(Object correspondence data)

•••

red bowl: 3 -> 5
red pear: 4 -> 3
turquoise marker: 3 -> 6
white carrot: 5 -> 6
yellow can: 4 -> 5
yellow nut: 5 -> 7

•••

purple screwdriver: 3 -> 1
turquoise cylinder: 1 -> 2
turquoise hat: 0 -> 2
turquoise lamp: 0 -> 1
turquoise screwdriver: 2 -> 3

•••

| Problem |
Give only the number of lines in the preceding data that include the word "screwdriver".

| Output for this task |
2